DESCRIPTION OF THE TASK: Looking through the entries, count each line where the string "cone" occurs, and write only the total.

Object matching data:
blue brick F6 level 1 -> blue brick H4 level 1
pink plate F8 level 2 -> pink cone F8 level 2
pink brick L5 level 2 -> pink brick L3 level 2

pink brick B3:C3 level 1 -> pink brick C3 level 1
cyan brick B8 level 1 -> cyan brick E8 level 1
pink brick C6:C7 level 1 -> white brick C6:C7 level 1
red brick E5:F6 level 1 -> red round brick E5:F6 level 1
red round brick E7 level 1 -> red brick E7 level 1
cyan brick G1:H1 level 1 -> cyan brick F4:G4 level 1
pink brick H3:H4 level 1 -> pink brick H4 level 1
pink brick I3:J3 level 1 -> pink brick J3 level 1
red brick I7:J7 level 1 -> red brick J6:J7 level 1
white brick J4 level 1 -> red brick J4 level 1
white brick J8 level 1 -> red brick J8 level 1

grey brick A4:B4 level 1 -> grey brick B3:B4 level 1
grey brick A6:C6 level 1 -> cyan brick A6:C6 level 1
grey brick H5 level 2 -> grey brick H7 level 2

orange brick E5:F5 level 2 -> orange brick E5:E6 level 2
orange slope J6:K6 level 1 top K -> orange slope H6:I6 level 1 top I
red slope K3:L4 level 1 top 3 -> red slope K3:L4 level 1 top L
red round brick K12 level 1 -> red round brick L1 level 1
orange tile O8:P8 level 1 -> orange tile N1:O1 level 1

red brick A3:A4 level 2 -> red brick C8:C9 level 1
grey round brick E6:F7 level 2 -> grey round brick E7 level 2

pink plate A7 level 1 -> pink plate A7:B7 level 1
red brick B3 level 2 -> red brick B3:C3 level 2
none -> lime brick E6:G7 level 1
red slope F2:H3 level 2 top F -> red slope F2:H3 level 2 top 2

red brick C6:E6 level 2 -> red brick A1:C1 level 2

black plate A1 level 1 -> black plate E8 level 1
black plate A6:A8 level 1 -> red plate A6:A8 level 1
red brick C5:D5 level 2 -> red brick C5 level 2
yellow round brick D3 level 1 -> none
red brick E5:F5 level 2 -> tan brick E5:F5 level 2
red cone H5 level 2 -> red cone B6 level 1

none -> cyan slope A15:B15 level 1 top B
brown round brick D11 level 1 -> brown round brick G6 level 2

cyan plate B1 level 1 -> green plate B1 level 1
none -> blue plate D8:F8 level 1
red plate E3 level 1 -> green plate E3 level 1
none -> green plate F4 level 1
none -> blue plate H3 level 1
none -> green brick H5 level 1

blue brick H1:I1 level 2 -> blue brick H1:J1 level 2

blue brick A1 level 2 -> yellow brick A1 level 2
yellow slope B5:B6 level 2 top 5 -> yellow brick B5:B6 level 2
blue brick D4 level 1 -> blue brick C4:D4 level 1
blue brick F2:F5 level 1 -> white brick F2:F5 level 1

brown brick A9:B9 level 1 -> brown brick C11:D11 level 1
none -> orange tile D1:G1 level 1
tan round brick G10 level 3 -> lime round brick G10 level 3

SOLUTION TO THIS TASK: 2